Segment Open
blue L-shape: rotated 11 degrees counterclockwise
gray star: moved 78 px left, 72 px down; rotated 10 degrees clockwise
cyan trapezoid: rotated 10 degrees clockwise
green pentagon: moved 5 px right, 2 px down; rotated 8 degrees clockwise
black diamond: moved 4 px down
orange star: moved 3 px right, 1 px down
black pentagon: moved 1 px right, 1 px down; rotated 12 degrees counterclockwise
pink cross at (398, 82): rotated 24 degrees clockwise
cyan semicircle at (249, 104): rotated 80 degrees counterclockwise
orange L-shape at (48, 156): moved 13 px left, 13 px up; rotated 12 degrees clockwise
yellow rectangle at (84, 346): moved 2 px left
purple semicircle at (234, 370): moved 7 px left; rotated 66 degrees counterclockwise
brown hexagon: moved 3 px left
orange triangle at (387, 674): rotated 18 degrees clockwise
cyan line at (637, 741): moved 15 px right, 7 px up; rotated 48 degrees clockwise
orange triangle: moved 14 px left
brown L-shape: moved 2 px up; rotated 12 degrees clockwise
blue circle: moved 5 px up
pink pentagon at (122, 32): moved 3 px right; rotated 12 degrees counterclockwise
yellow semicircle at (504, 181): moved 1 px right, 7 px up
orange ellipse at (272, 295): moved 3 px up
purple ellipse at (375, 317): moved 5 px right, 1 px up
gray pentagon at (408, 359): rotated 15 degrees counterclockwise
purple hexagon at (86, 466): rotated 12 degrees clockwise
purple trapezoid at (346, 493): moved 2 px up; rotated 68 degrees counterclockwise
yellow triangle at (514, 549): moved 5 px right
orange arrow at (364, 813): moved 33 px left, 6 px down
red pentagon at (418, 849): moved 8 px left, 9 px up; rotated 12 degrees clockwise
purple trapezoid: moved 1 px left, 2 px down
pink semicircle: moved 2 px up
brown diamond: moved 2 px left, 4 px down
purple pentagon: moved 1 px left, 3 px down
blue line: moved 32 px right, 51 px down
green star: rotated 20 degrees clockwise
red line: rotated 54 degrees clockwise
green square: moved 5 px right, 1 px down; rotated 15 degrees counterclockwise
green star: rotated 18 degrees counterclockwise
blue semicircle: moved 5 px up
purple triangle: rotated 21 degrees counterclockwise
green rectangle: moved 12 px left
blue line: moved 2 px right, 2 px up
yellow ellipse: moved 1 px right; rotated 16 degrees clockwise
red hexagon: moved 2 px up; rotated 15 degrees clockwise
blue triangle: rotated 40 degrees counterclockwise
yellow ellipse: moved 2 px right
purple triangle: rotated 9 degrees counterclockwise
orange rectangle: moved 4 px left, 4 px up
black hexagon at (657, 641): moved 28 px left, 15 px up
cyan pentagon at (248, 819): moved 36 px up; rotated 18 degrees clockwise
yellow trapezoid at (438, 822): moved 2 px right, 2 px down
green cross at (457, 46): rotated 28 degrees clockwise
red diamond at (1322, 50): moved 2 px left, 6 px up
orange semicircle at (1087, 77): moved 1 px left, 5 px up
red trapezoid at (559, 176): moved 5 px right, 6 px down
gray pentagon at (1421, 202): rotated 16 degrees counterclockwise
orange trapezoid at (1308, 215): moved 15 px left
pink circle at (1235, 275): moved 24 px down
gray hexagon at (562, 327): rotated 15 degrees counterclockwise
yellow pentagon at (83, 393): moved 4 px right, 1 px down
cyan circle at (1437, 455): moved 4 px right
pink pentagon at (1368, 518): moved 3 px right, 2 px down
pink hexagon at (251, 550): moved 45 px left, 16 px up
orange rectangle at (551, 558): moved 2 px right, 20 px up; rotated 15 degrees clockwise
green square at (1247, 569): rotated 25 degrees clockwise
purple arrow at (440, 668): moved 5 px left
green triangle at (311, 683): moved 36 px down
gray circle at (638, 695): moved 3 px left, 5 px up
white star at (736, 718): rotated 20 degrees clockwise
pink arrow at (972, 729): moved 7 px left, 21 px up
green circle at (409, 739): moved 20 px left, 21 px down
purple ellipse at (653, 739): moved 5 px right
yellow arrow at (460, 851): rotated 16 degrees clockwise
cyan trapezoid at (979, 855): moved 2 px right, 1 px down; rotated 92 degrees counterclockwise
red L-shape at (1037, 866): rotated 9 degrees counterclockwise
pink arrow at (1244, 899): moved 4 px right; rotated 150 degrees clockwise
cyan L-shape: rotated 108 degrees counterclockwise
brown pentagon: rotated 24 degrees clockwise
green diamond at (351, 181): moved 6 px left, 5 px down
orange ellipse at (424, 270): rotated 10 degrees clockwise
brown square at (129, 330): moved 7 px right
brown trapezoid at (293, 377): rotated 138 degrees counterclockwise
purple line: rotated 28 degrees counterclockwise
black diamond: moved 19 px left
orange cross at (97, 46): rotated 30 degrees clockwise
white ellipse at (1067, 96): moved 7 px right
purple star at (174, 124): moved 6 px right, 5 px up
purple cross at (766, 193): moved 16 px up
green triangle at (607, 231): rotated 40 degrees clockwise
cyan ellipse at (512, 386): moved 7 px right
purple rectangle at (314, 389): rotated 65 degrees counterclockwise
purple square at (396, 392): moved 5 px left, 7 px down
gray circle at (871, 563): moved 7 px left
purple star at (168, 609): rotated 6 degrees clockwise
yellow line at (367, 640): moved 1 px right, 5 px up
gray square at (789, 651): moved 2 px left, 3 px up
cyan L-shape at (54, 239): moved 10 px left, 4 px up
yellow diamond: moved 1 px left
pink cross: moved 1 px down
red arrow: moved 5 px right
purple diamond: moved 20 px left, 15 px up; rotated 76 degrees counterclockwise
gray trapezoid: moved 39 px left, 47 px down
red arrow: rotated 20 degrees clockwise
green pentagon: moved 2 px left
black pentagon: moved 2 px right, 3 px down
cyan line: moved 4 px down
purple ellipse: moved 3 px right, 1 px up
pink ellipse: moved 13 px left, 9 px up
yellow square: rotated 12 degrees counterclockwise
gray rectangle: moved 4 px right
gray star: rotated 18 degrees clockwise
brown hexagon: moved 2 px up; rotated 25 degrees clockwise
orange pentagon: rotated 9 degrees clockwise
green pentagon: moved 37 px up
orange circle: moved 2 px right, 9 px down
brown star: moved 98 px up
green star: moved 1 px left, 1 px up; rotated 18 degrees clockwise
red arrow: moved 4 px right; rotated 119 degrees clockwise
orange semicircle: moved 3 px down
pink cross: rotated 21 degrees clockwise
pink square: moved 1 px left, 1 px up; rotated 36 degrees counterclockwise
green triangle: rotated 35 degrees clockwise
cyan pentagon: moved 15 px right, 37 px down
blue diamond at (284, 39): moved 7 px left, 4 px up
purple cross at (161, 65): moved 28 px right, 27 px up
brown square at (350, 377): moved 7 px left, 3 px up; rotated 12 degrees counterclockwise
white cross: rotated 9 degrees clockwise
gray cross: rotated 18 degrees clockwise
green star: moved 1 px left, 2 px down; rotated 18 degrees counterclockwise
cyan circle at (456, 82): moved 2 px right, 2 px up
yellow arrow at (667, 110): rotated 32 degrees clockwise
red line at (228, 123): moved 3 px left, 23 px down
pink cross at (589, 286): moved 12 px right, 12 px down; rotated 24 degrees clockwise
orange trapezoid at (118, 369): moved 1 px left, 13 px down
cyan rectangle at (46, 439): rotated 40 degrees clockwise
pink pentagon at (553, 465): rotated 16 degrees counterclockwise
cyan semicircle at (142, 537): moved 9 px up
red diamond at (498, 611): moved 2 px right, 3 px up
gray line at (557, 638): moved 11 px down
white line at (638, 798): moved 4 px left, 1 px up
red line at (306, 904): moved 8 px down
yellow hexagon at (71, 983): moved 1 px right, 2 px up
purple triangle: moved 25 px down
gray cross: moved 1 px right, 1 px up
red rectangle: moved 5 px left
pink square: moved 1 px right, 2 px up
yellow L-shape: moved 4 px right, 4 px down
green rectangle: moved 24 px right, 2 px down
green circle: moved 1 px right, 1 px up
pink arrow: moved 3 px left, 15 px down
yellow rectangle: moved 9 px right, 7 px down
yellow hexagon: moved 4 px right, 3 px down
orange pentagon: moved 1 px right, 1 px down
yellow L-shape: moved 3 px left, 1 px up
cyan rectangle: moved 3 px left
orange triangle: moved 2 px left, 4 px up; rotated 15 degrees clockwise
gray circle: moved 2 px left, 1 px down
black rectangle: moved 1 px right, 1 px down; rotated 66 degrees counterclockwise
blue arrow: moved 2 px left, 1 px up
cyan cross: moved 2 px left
Segment Closed
> _WHAT YOU NEED TO DO_: Find every line in the records that uses the string "triangle", then copy it.

> _OUTPUT BELOW_:
orange triangle at (387, 674): rotated 18 degrees clockwise
orange triangle: moved 14 px left
yellow triangle at (514, 549): moved 5 px right
purple triangle: rotated 21 degrees counterclockwise
blue triangle: rotated 40 degrees counterclockwise
purple triangle: rotated 9 degrees counterclockwise
green triangle at (311, 683): moved 36 px down
green triangle at (607, 231): rotated 40 degrees clockwise
green triangle: rotated 35 degrees clockwise
purple triangle: moved 25 px down
orange triangle: moved 2 px left, 4 px up; rotated 15 degrees clockwise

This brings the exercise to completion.